====== INFORMATION
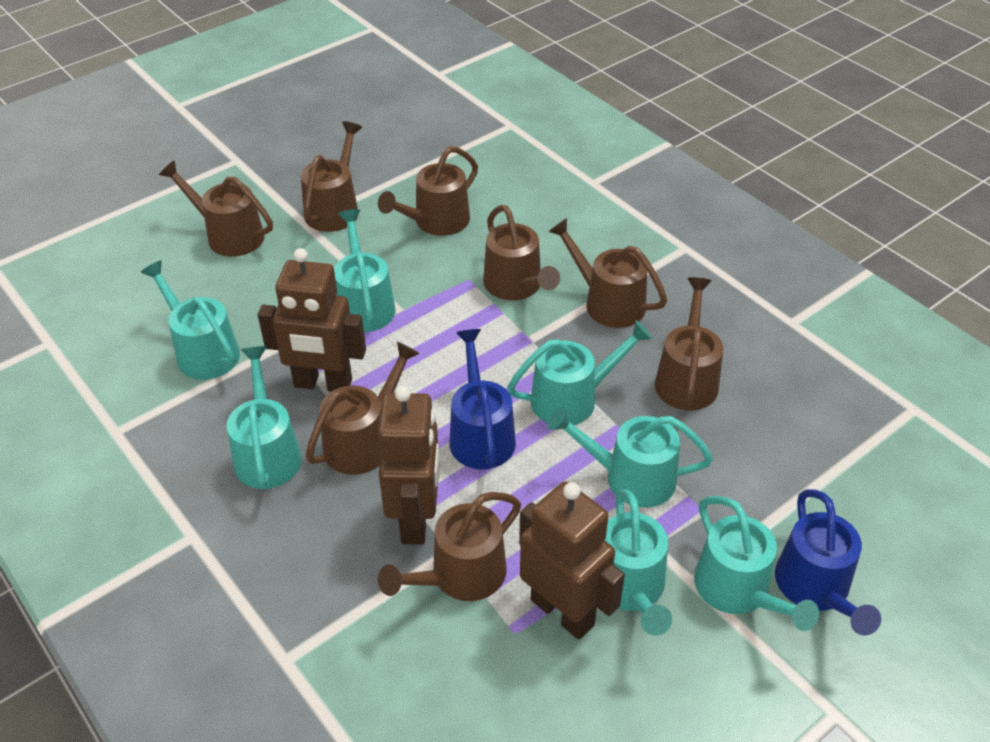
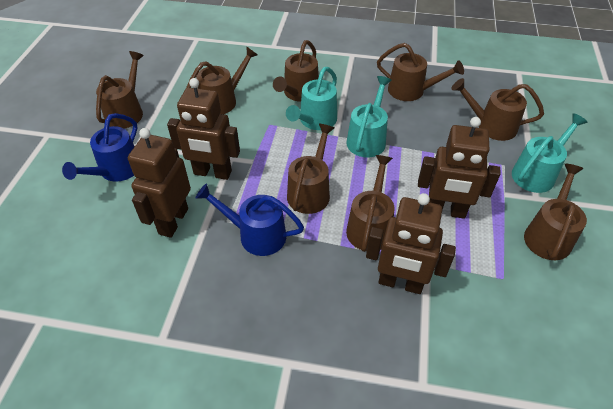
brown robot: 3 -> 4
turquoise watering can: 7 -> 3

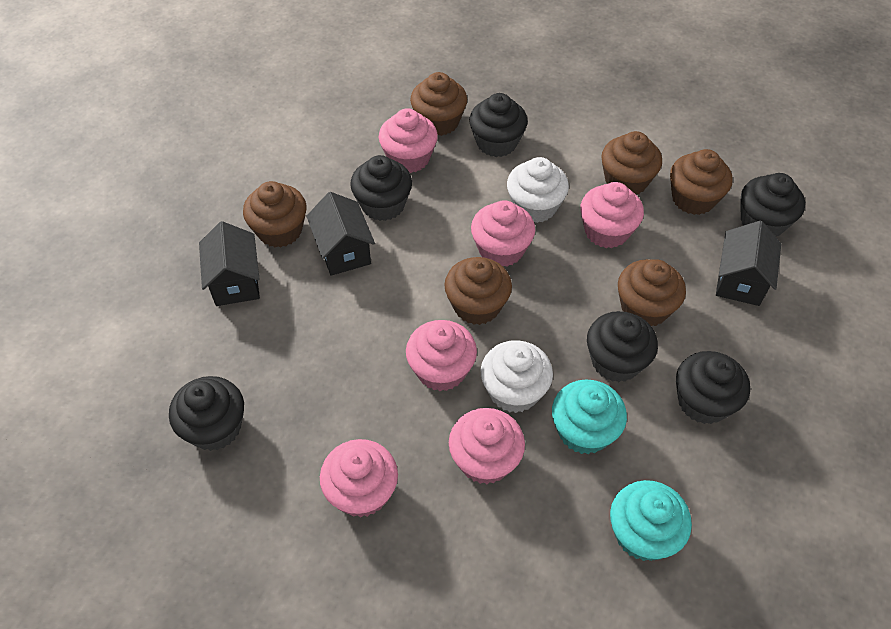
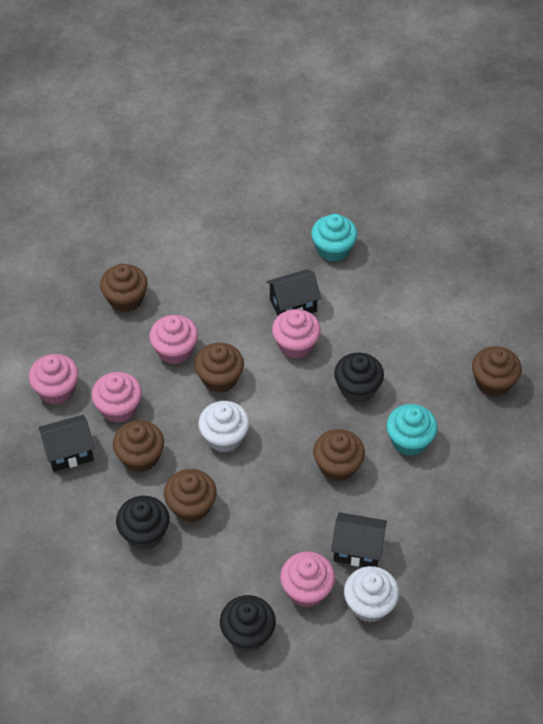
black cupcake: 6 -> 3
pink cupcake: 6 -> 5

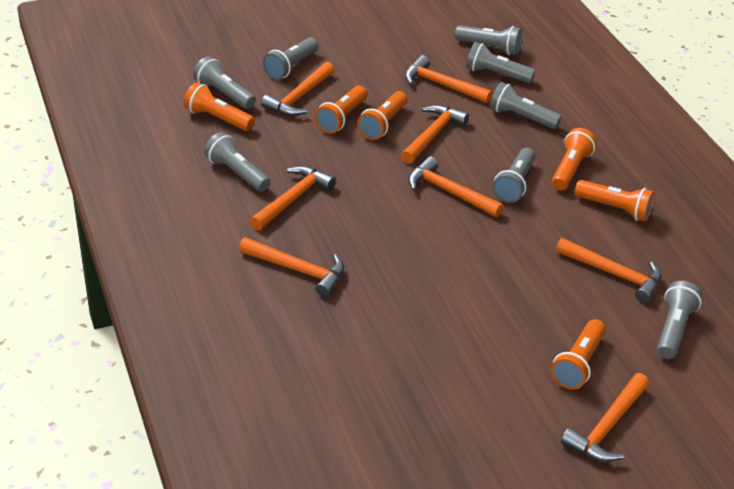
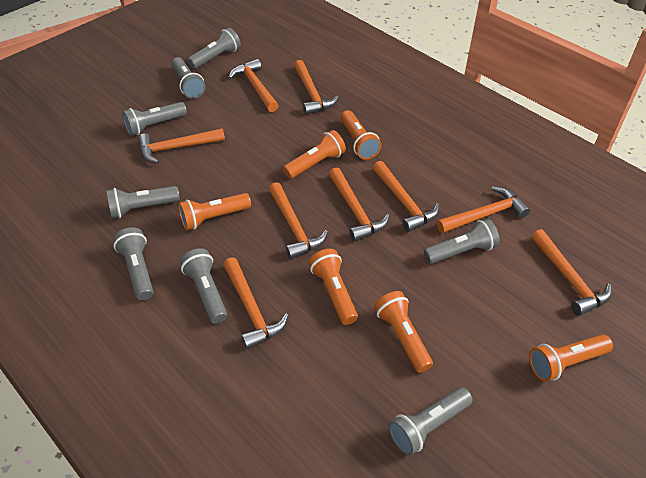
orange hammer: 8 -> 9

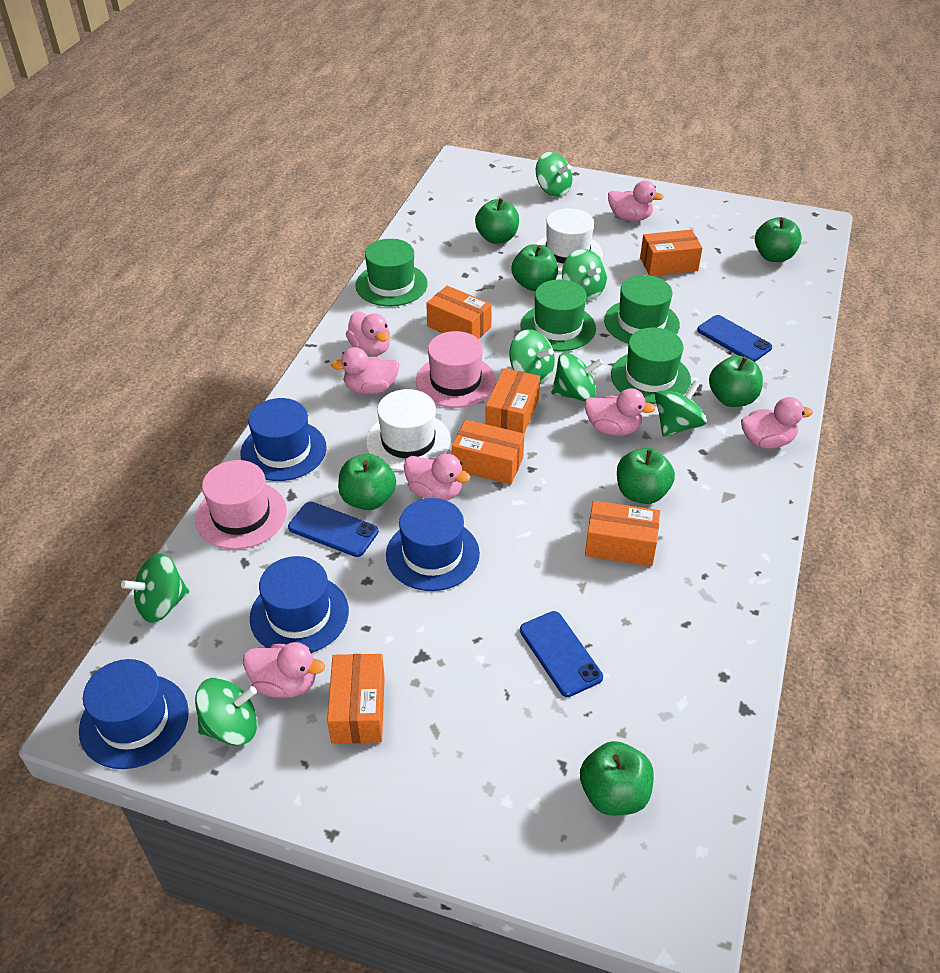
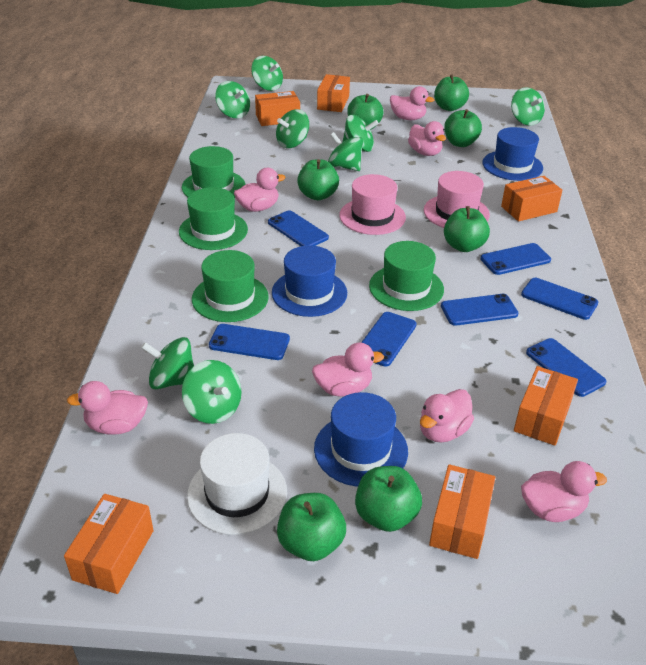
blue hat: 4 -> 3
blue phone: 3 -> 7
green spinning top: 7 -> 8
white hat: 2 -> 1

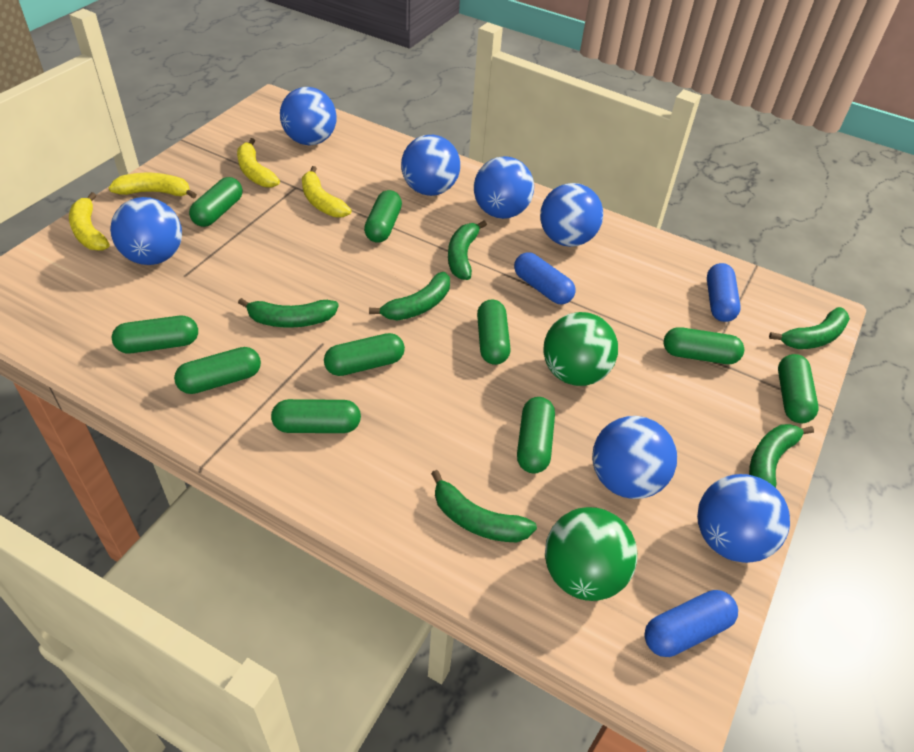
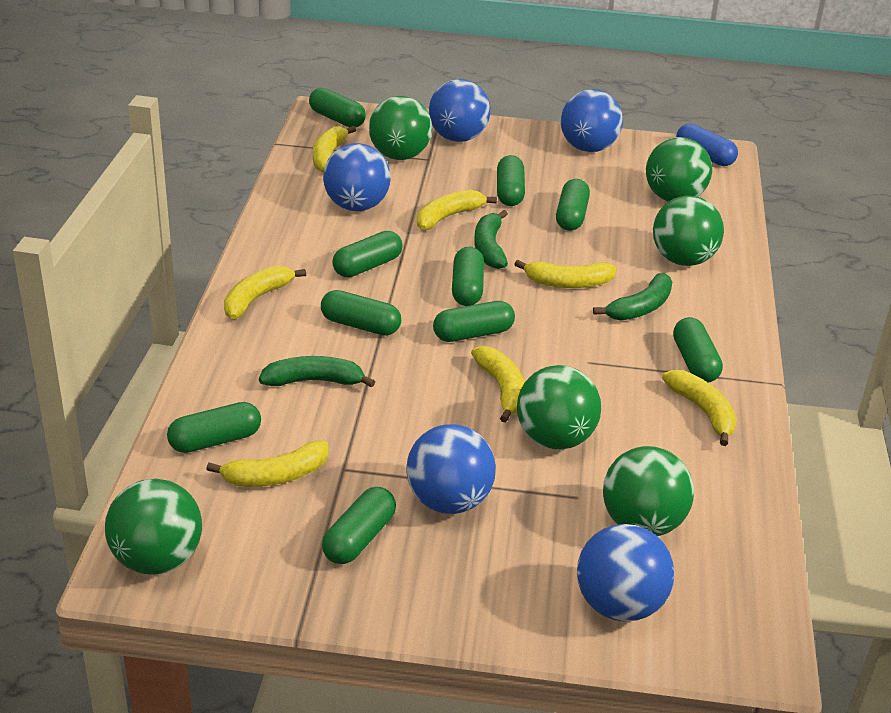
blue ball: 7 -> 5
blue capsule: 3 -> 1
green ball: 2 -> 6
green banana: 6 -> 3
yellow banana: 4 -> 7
============
**WHAT IS NEEDED**
An acceptable answer holds exactly the lines from the one with "blue hat: 4 -> 3" through the end of the entries above, both ends kept, and no pictures at all.

**ANSWER SECTION**
blue hat: 4 -> 3
blue phone: 3 -> 7
green spinning top: 7 -> 8
white hat: 2 -> 1

blue ball: 7 -> 5
blue capsule: 3 -> 1
green ball: 2 -> 6
green banana: 6 -> 3
yellow banana: 4 -> 7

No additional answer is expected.